Source data:
*****
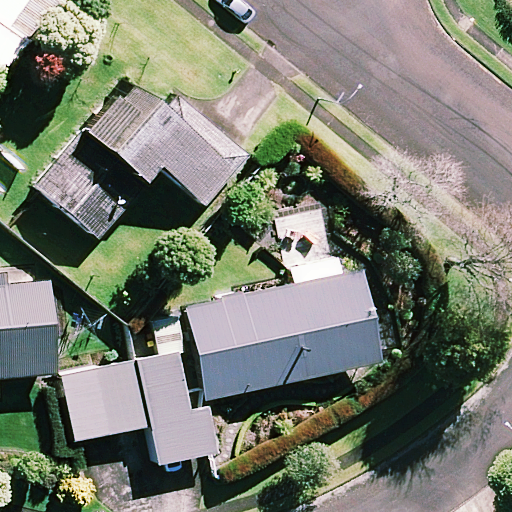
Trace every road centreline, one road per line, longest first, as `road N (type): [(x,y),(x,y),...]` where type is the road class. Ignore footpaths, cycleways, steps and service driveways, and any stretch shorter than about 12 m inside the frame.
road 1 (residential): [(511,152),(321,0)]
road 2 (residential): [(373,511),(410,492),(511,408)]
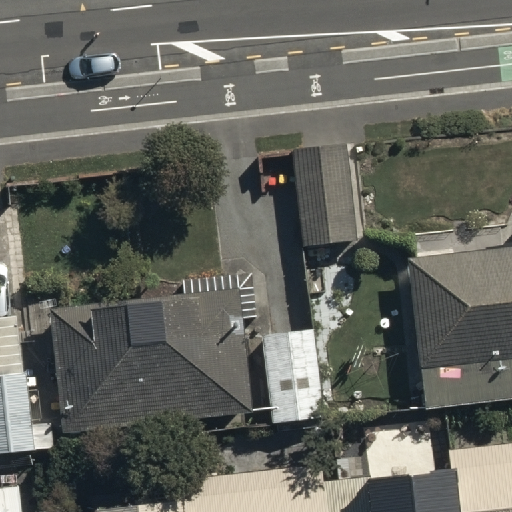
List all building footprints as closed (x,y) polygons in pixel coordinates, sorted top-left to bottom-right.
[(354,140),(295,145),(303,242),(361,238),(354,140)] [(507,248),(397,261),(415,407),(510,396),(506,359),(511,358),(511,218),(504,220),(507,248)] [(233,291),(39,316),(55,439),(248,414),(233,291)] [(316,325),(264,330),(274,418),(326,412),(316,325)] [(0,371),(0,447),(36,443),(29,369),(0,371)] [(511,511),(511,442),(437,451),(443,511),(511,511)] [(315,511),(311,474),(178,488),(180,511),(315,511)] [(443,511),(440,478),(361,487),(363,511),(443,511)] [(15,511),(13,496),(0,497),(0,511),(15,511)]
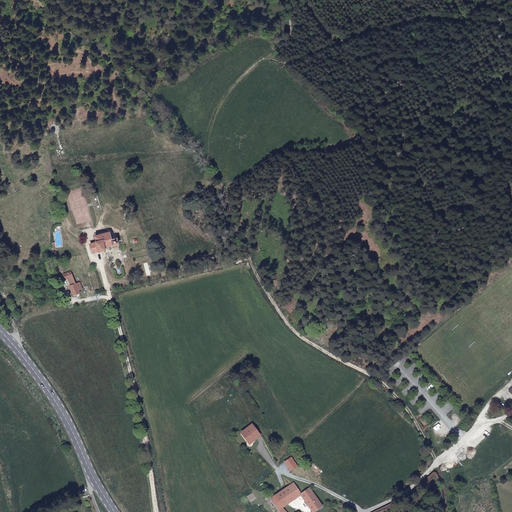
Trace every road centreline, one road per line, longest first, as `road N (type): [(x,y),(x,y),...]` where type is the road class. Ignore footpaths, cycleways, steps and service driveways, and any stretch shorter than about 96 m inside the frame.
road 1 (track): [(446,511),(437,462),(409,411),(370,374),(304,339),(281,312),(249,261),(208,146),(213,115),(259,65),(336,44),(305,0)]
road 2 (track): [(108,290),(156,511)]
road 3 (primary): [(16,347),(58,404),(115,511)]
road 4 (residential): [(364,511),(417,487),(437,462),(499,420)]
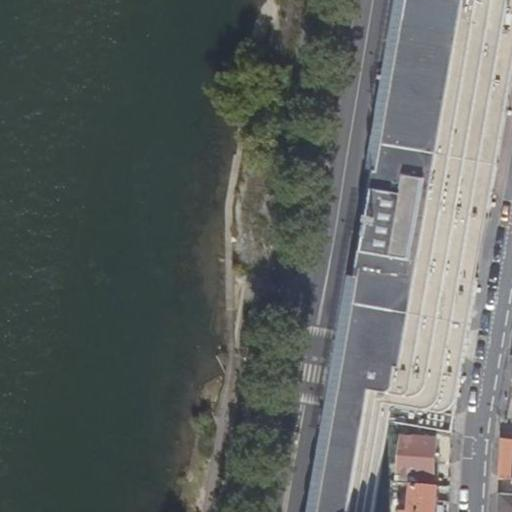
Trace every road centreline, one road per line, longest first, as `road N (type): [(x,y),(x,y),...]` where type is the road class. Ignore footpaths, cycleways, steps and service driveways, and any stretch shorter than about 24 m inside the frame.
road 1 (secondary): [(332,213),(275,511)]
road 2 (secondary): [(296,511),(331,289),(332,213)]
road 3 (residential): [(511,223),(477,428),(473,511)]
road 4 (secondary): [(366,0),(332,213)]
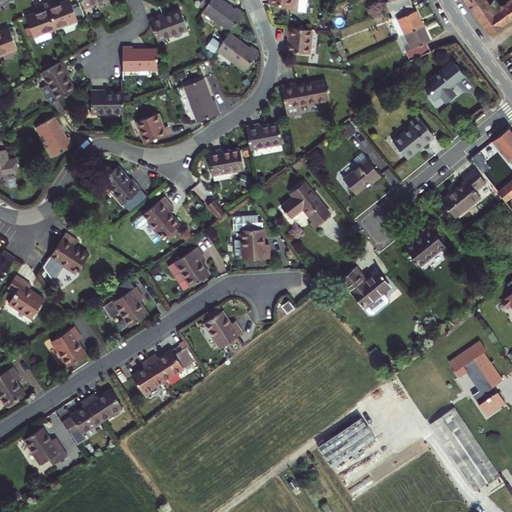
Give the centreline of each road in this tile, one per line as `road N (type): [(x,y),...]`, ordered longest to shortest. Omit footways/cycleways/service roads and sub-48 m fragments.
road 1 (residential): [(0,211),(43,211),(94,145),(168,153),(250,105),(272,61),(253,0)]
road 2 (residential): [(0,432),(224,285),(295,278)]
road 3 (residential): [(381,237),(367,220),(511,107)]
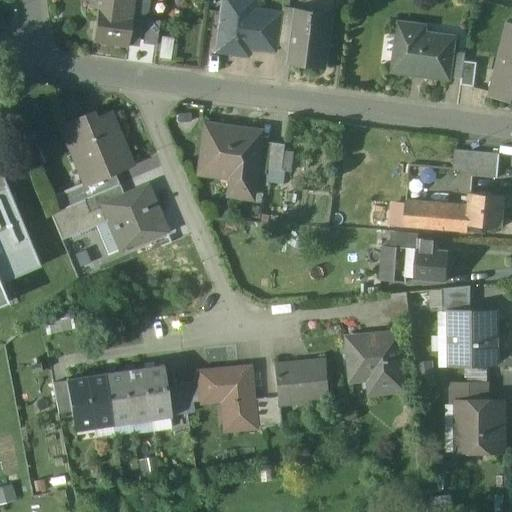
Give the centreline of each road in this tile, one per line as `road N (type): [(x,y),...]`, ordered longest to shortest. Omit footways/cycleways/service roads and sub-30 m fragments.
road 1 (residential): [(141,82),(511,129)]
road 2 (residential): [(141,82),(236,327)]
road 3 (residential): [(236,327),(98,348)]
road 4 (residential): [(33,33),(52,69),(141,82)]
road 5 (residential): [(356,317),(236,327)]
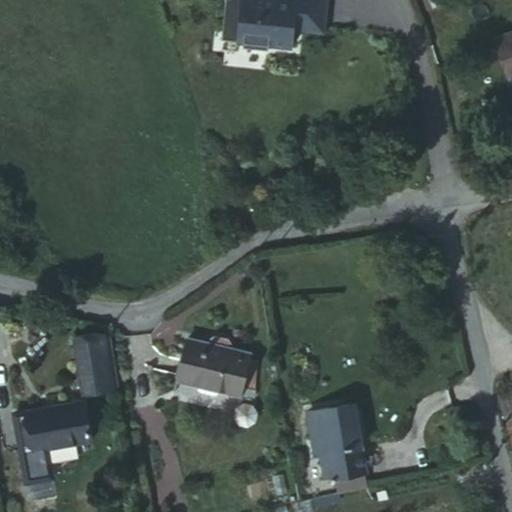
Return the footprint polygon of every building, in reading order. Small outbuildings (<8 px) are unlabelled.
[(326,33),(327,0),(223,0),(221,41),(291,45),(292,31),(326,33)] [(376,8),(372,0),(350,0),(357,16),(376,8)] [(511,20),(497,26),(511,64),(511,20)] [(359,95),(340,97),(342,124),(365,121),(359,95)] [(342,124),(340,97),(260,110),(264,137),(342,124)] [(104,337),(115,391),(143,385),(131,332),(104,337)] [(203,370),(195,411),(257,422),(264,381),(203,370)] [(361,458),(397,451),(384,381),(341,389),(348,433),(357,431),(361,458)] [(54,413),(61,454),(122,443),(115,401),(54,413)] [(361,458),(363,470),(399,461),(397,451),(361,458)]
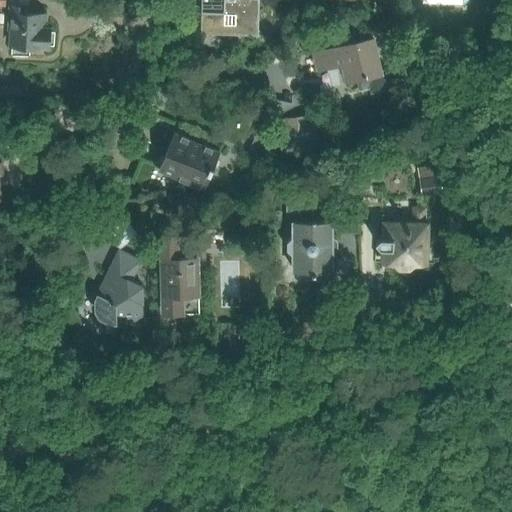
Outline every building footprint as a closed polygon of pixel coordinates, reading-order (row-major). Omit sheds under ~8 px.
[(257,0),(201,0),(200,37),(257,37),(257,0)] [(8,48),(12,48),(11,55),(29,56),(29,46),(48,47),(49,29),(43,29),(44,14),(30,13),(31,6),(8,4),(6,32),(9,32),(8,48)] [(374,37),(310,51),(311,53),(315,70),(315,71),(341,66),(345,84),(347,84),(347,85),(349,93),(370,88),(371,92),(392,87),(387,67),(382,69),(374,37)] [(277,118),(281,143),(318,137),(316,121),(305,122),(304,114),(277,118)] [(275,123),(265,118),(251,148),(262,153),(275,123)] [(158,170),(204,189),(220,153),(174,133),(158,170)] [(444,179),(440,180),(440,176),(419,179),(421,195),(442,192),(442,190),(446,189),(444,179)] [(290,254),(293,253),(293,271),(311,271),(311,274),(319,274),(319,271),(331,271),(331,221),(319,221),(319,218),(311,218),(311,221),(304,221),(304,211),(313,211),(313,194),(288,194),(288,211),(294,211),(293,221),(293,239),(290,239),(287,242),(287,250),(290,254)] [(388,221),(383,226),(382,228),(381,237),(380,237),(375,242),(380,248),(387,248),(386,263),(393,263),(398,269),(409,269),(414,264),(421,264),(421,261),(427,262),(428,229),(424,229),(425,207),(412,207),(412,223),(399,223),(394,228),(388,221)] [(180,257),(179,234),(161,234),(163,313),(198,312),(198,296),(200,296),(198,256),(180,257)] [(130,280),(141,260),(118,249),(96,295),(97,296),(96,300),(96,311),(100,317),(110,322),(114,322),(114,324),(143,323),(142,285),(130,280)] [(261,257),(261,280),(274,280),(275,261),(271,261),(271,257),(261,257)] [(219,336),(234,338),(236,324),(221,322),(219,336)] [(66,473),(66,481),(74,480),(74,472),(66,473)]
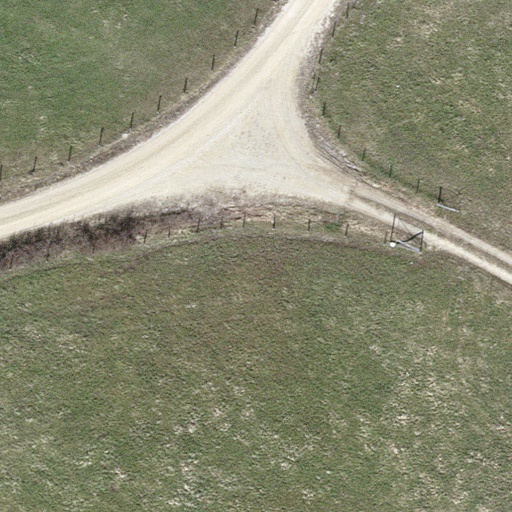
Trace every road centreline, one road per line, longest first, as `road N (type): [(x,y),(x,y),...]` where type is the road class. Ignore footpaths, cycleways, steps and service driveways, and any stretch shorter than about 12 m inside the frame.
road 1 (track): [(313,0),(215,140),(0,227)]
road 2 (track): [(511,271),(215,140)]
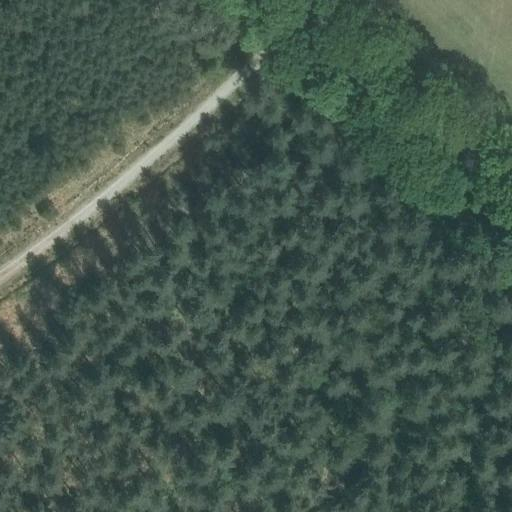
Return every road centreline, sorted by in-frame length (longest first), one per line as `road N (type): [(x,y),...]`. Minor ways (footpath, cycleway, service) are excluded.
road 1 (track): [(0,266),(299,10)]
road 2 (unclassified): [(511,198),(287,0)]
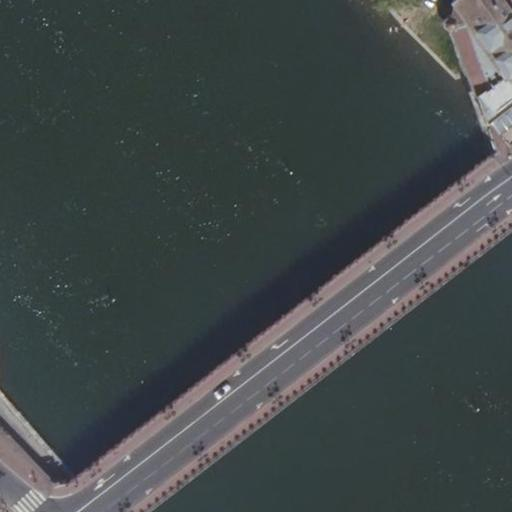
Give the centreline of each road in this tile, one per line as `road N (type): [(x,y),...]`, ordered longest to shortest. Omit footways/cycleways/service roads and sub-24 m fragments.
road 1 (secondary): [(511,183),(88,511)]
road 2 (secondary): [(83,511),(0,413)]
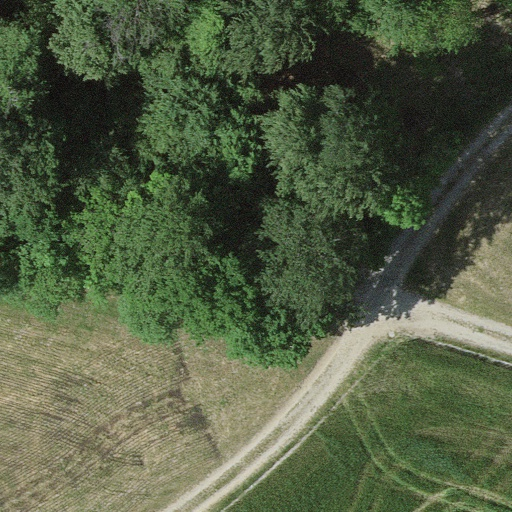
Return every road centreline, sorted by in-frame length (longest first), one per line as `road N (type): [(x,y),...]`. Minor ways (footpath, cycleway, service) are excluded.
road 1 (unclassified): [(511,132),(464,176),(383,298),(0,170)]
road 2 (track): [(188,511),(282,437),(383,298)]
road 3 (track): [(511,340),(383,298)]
*****
• _Work required_
Convert the entries from the line containing "sub-48 m fragments." through the line containing "road 3 (residential): [(381,237),(367,220),(511,107)]", both included, into a numbered list with one line per item and no blank lines.

• _Response for this exercise_
1. Give the centreline of each road in this tile, one per line as `road N (type): [(x,y),...]`, ordered longest to shortest. Omit footways/cycleways/service roads and sub-48 m fragments.
2. road 1 (residential): [(0,211),(43,211),(94,145),(168,153),(250,105),(272,61),(253,0)]
3. road 2 (residential): [(0,432),(224,285),(295,278)]
4. road 3 (residential): [(381,237),(367,220),(511,107)]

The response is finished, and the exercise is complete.